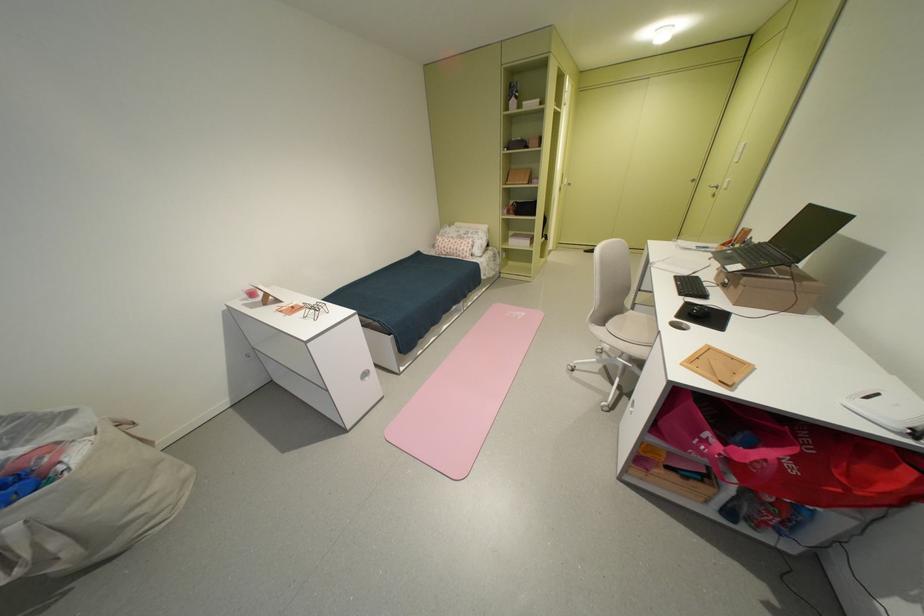
The width and height of the screenshot is (924, 616). In order to click on closet door handle in this screenshot , I will do `click(718, 187)`.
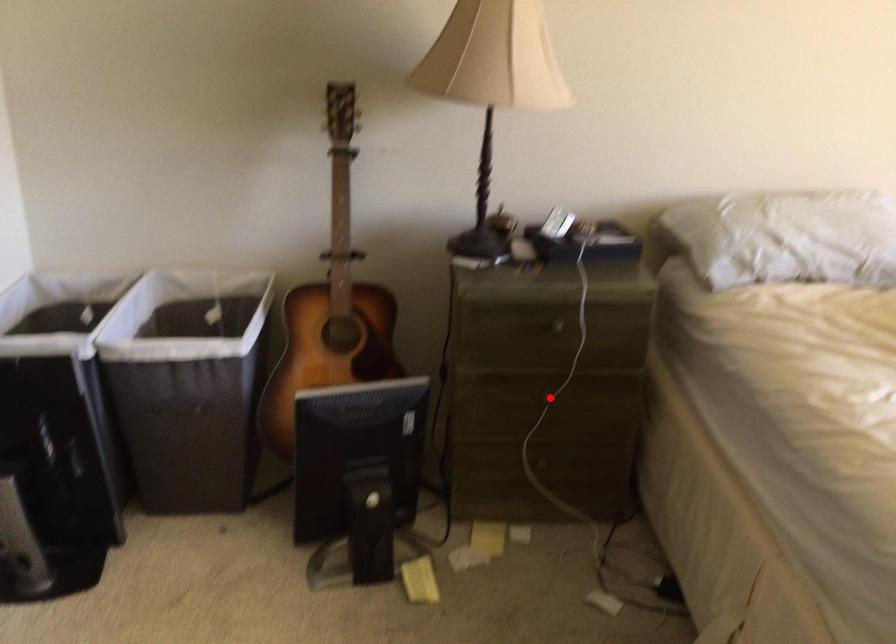
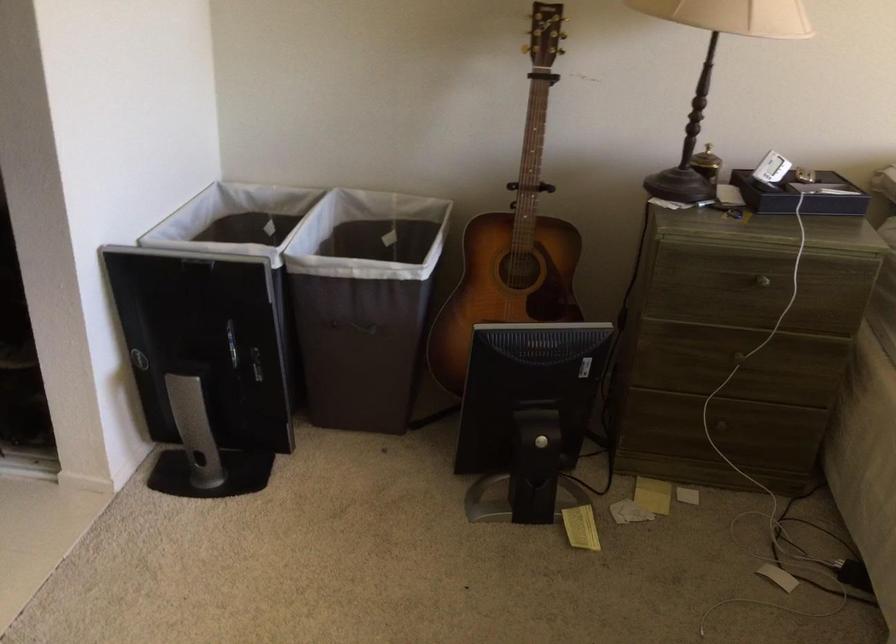
Find the pixel in the second image that matches the highlighted location in the first image.

(738, 357)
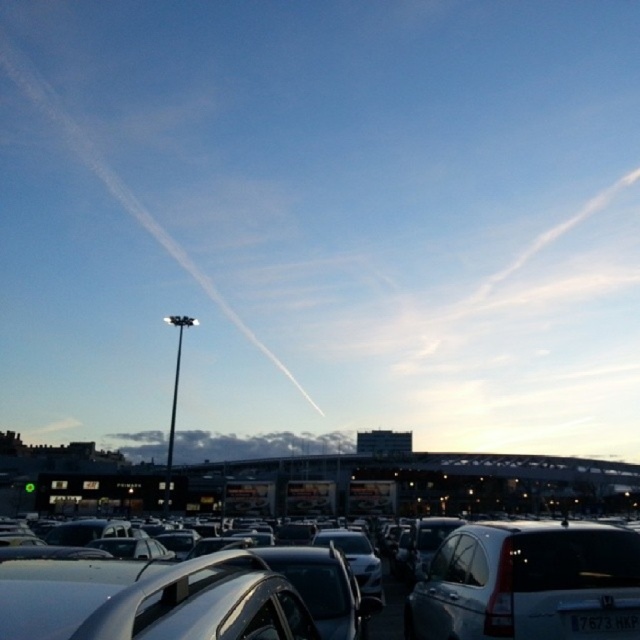
Describe the element at coordinates (529, 582) in the screenshot. I see `white matte sedan at lower right` at that location.

Is white matte sedan at lower right closer to the viewer compared to white plastic license plate at center?

Yes, it is.

Between point (589, 625) and point (570, 630), which one is positioned in front?

Positioned in front is point (570, 630).

This screenshot has width=640, height=640. I want to click on white matte sedan at lower right, so click(x=529, y=582).

Does silver metallic car at center appear on the left side of white plastic license plate at center?

Correct, you'll find silver metallic car at center to the left of white plastic license plate at center.

Which is behind, point (173, 620) or point (580, 625)?

Positioned behind is point (580, 625).

What do you see at coordinates (152, 600) in the screenshot?
I see `silver metallic car at center` at bounding box center [152, 600].

The image size is (640, 640). In order to click on silver metallic car at center in this screenshot , I will do `click(152, 600)`.

Can you confirm if silver metallic car at center is positioned to the right of white matte sedan at lower right?

Incorrect, silver metallic car at center is not on the right side of white matte sedan at lower right.

The width and height of the screenshot is (640, 640). Find the location of `silver metallic car at center`. silver metallic car at center is located at coordinates (152, 600).

Does point (13, 637) lie in front of point (525, 637)?

Yes, point (13, 637) is in front of point (525, 637).

You are a GUI agent. You are given a task and a screenshot of the screen. Output one action in this format:
    pyautogui.click(x=<x>, y=<y>)
    Task: Click on the silver metallic car at center
    
    Given the screenshot: What is the action you would take?
    pyautogui.click(x=152, y=600)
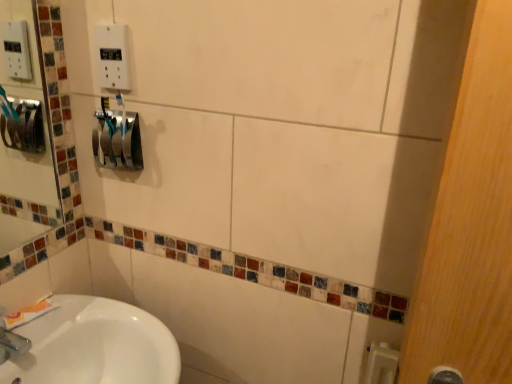
Consider the image. In order to face white matte toothpaste at lower left, should I rotate leftwards or rightwards?

To face it directly, rotate left by 28.325 degrees.

Find the location of a particular element. Image resolution: width=512 pixels, height=384 pixels. white matte toothpaste at lower left is located at coordinates (29, 313).

Is white matte toothpaste at lower left bigger or smaller than white plastic outlet at upper center?

Clearly, white matte toothpaste at lower left is larger in size than white plastic outlet at upper center.

Is white matte toothpaste at lower left in contact with white plastic outlet at upper center?

white matte toothpaste at lower left and white plastic outlet at upper center are not in contact.

Does white matte toothpaste at lower left appear on the right side of white plastic outlet at upper center?

Incorrect, white matte toothpaste at lower left is not on the right side of white plastic outlet at upper center.

From the image's perspective, does white matte toothpaste at lower left appear lower than white plastic outlet at upper center?

Correct, white matte toothpaste at lower left appears lower than white plastic outlet at upper center in the image.

Considering the sizes of objects blue glossy toothbrush at center-left and white plastic outlet at upper center in the image provided, who is bigger, blue glossy toothbrush at center-left or white plastic outlet at upper center?

Bigger between the two is white plastic outlet at upper center.

Which is more to the left, blue glossy toothbrush at center-left or white plastic outlet at upper center?

blue glossy toothbrush at center-left.

Between blue glossy toothbrush at center-left and white plastic outlet at upper center, which one has smaller width?

white plastic outlet at upper center is thinner.

What are the coordinates of `electric outlet on the right of blue glossy toothbrush at center-left` in the screenshot? It's located at (113, 57).

Is blue glossy toothbrush at center-left facing towards white matte toothpaste at lower left?

No.

At what (x,y) coordinates should I click in order to perform the action: click on toothpaste on the left of blue glossy toothbrush at center-left. Please return your answer as a coordinate pair (x, y). The image size is (512, 384). Looking at the image, I should click on (29, 313).

Between blue glossy toothbrush at center-left and white matte toothpaste at lower left, which one is positioned in front?

Positioned in front is blue glossy toothbrush at center-left.

Which object is positioned more to the left, blue glossy toothbrush at center-left or white matte toothpaste at lower left?

white matte toothpaste at lower left is more to the left.

Can you tell me how much white plastic outlet at upper center and blue glossy toothbrush at center-left differ in facing direction?

The facing directions of white plastic outlet at upper center and blue glossy toothbrush at center-left are 0.34 degrees apart.

From the image's perspective, which object appears higher, white plastic outlet at upper center or blue glossy toothbrush at center-left?

white plastic outlet at upper center is shown above in the image.

Is point (98, 57) positioned before point (111, 129)?

Yes, it is in front of point (111, 129).

Is white plastic outlet at upper center located outside blue glossy toothbrush at center-left?

white plastic outlet at upper center is positioned outside blue glossy toothbrush at center-left.

From the image's perspective, is white matte toothpaste at lower left above or below blue glossy toothbrush at center-left?

white matte toothpaste at lower left is below blue glossy toothbrush at center-left.

In the scene shown: From a real-world perspective, is white matte toothpaste at lower left positioned above or below blue glossy toothbrush at center-left?

In terms of real-world spatial position, white matte toothpaste at lower left is below blue glossy toothbrush at center-left.

Is white matte toothpaste at lower left next to blue glossy toothbrush at center-left and touching it?

No, white matte toothpaste at lower left is not making contact with blue glossy toothbrush at center-left.

Considering the relative positions of white matte toothpaste at lower left and blue glossy toothbrush at center-left in the image provided, is white matte toothpaste at lower left to the right of blue glossy toothbrush at center-left from the viewer's perspective?

No.

Visually, is white plastic outlet at upper center positioned to the left or to the right of white matte toothpaste at lower left?

white plastic outlet at upper center is to the right of white matte toothpaste at lower left.

From a real-world perspective, relative to white matte toothpaste at lower left, is white plastic outlet at upper center vertically above or below?

white plastic outlet at upper center is situated higher than white matte toothpaste at lower left in the real world.

Locate an element on the screen. The image size is (512, 384). electric outlet in front of the white matte toothpaste at lower left is located at coordinates (113, 57).

Is white plastic outlet at upper center taller than white matte toothpaste at lower left?

Yes.

Where is `toothpaste below the white plastic outlet at upper center (from a real-world perspective)`? toothpaste below the white plastic outlet at upper center (from a real-world perspective) is located at coordinates (29, 313).

This screenshot has height=384, width=512. I want to click on electric outlet in front of the blue glossy toothbrush at center-left, so click(x=113, y=57).

When comparing their distances from white matte toothpaste at lower left, does blue glossy toothbrush at center-left or white plastic outlet at upper center seem further?

white plastic outlet at upper center is positioned further to the anchor white matte toothpaste at lower left.

Looking at the image, which one is located further to blue glossy toothbrush at center-left, white plastic outlet at upper center or white matte toothpaste at lower left?

Based on the image, white matte toothpaste at lower left appears to be further to blue glossy toothbrush at center-left.

When comparing their distances from white plastic outlet at upper center, does white matte toothpaste at lower left or blue glossy toothbrush at center-left seem closer?

blue glossy toothbrush at center-left is positioned closer to the anchor white plastic outlet at upper center.

Based on their spatial positions, is blue glossy toothbrush at center-left or white matte toothpaste at lower left further from white plastic outlet at upper center?

white matte toothpaste at lower left lies further to white plastic outlet at upper center than the other object.

When comparing their distances from white matte toothpaste at lower left, does white plastic outlet at upper center or blue glossy toothbrush at center-left seem closer?

Among the two, blue glossy toothbrush at center-left is located nearer to white matte toothpaste at lower left.

Estimate the real-world distances between objects in this image. Which object is closer to blue glossy toothbrush at center-left, white matte toothpaste at lower left or white plastic outlet at upper center?

Based on the image, white plastic outlet at upper center appears to be nearer to blue glossy toothbrush at center-left.

Locate an element on the screen. This screenshot has height=384, width=512. toothbrush between white plastic outlet at upper center and white matte toothpaste at lower left vertically is located at coordinates (108, 127).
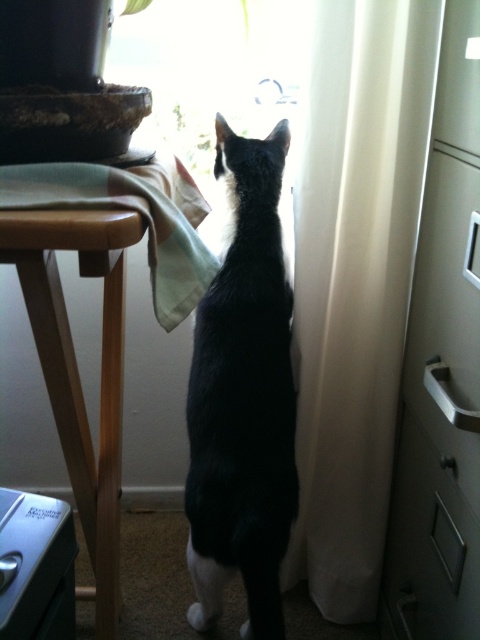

▶ _Your assignment_
Copy out all of the material above word for word, leaving out the pictures.

▶ _Task solution_
The width and height of the screenshot is (924, 616). In order to click on closet door handle in this screenshot , I will do `click(718, 187)`.
Find the pixel in the second image that matches the highlighted location in the first image.

(738, 357)
Describe the element at coordinates (529, 582) in the screenshot. I see `white matte sedan at lower right` at that location.

Is white matte sedan at lower right closer to the viewer compared to white plastic license plate at center?

Yes, it is.

Between point (589, 625) and point (570, 630), which one is positioned in front?

Positioned in front is point (570, 630).

This screenshot has width=640, height=640. I want to click on white matte sedan at lower right, so click(x=529, y=582).

Does silver metallic car at center appear on the left side of white plastic license plate at center?

Correct, you'll find silver metallic car at center to the left of white plastic license plate at center.

Which is behind, point (173, 620) or point (580, 625)?

Positioned behind is point (580, 625).

What do you see at coordinates (152, 600) in the screenshot?
I see `silver metallic car at center` at bounding box center [152, 600].

The image size is (640, 640). In order to click on silver metallic car at center in this screenshot , I will do `click(152, 600)`.

Can you confirm if silver metallic car at center is positioned to the right of white matte sedan at lower right?

Incorrect, silver metallic car at center is not on the right side of white matte sedan at lower right.

The width and height of the screenshot is (640, 640). Find the location of `silver metallic car at center`. silver metallic car at center is located at coordinates (152, 600).

Does point (13, 637) lie in front of point (525, 637)?

Yes, point (13, 637) is in front of point (525, 637).

You are a GUI agent. You are given a task and a screenshot of the screen. Output one action in this format:
    pyautogui.click(x=<x>, y=<y>)
    Task: Click on the silver metallic car at center
    
    Given the screenshot: What is the action you would take?
    pyautogui.click(x=152, y=600)
Consider the image. In order to face white matte toothpaste at lower left, should I rotate leftwards or rightwards?

To face it directly, rotate left by 28.325 degrees.

Find the location of a particular element. Image resolution: width=512 pixels, height=384 pixels. white matte toothpaste at lower left is located at coordinates (29, 313).

Is white matte toothpaste at lower left bigger or smaller than white plastic outlet at upper center?

Clearly, white matte toothpaste at lower left is larger in size than white plastic outlet at upper center.

Is white matte toothpaste at lower left in contact with white plastic outlet at upper center?

white matte toothpaste at lower left and white plastic outlet at upper center are not in contact.

Does white matte toothpaste at lower left appear on the right side of white plastic outlet at upper center?

Incorrect, white matte toothpaste at lower left is not on the right side of white plastic outlet at upper center.

From the image's perspective, does white matte toothpaste at lower left appear lower than white plastic outlet at upper center?

Correct, white matte toothpaste at lower left appears lower than white plastic outlet at upper center in the image.

Considering the sizes of objects blue glossy toothbrush at center-left and white plastic outlet at upper center in the image provided, who is bigger, blue glossy toothbrush at center-left or white plastic outlet at upper center?

Bigger between the two is white plastic outlet at upper center.

Which is more to the left, blue glossy toothbrush at center-left or white plastic outlet at upper center?

blue glossy toothbrush at center-left.

Between blue glossy toothbrush at center-left and white plastic outlet at upper center, which one has smaller width?

white plastic outlet at upper center is thinner.

What are the coordinates of `electric outlet on the right of blue glossy toothbrush at center-left` in the screenshot? It's located at (113, 57).

Is blue glossy toothbrush at center-left facing towards white matte toothpaste at lower left?

No.

At what (x,y) coordinates should I click in order to perform the action: click on toothpaste on the left of blue glossy toothbrush at center-left. Please return your answer as a coordinate pair (x, y). The image size is (512, 384). Looking at the image, I should click on (29, 313).

Between blue glossy toothbrush at center-left and white matte toothpaste at lower left, which one is positioned in front?

Positioned in front is blue glossy toothbrush at center-left.

Which object is positioned more to the left, blue glossy toothbrush at center-left or white matte toothpaste at lower left?

white matte toothpaste at lower left is more to the left.

Can you tell me how much white plastic outlet at upper center and blue glossy toothbrush at center-left differ in facing direction?

The facing directions of white plastic outlet at upper center and blue glossy toothbrush at center-left are 0.34 degrees apart.

From the image's perspective, which object appears higher, white plastic outlet at upper center or blue glossy toothbrush at center-left?

white plastic outlet at upper center is shown above in the image.

Is point (98, 57) positioned before point (111, 129)?

Yes, it is in front of point (111, 129).

Is white plastic outlet at upper center located outside blue glossy toothbrush at center-left?

white plastic outlet at upper center is positioned outside blue glossy toothbrush at center-left.

From the image's perspective, is white matte toothpaste at lower left above or below blue glossy toothbrush at center-left?

white matte toothpaste at lower left is below blue glossy toothbrush at center-left.

In the scene shown: From a real-world perspective, is white matte toothpaste at lower left positioned above or below blue glossy toothbrush at center-left?

In terms of real-world spatial position, white matte toothpaste at lower left is below blue glossy toothbrush at center-left.

Is white matte toothpaste at lower left next to blue glossy toothbrush at center-left and touching it?

No, white matte toothpaste at lower left is not making contact with blue glossy toothbrush at center-left.

Considering the relative positions of white matte toothpaste at lower left and blue glossy toothbrush at center-left in the image provided, is white matte toothpaste at lower left to the right of blue glossy toothbrush at center-left from the viewer's perspective?

No.

Visually, is white plastic outlet at upper center positioned to the left or to the right of white matte toothpaste at lower left?

white plastic outlet at upper center is to the right of white matte toothpaste at lower left.

From a real-world perspective, relative to white matte toothpaste at lower left, is white plastic outlet at upper center vertically above or below?

white plastic outlet at upper center is situated higher than white matte toothpaste at lower left in the real world.

Locate an element on the screen. The image size is (512, 384). electric outlet in front of the white matte toothpaste at lower left is located at coordinates (113, 57).

Is white plastic outlet at upper center taller than white matte toothpaste at lower left?

Yes.

Where is `toothpaste below the white plastic outlet at upper center (from a real-world perspective)`? toothpaste below the white plastic outlet at upper center (from a real-world perspective) is located at coordinates (29, 313).

This screenshot has height=384, width=512. I want to click on electric outlet in front of the blue glossy toothbrush at center-left, so click(x=113, y=57).

When comparing their distances from white matte toothpaste at lower left, does blue glossy toothbrush at center-left or white plastic outlet at upper center seem further?

white plastic outlet at upper center is positioned further to the anchor white matte toothpaste at lower left.

Looking at the image, which one is located further to blue glossy toothbrush at center-left, white plastic outlet at upper center or white matte toothpaste at lower left?

Based on the image, white matte toothpaste at lower left appears to be further to blue glossy toothbrush at center-left.

When comparing their distances from white plastic outlet at upper center, does white matte toothpaste at lower left or blue glossy toothbrush at center-left seem closer?

blue glossy toothbrush at center-left is positioned closer to the anchor white plastic outlet at upper center.

Based on their spatial positions, is blue glossy toothbrush at center-left or white matte toothpaste at lower left further from white plastic outlet at upper center?

white matte toothpaste at lower left lies further to white plastic outlet at upper center than the other object.

When comparing their distances from white matte toothpaste at lower left, does white plastic outlet at upper center or blue glossy toothbrush at center-left seem closer?

Among the two, blue glossy toothbrush at center-left is located nearer to white matte toothpaste at lower left.

Estimate the real-world distances between objects in this image. Which object is closer to blue glossy toothbrush at center-left, white matte toothpaste at lower left or white plastic outlet at upper center?

Based on the image, white plastic outlet at upper center appears to be nearer to blue glossy toothbrush at center-left.

Locate an element on the screen. This screenshot has height=384, width=512. toothbrush between white plastic outlet at upper center and white matte toothpaste at lower left vertically is located at coordinates (108, 127).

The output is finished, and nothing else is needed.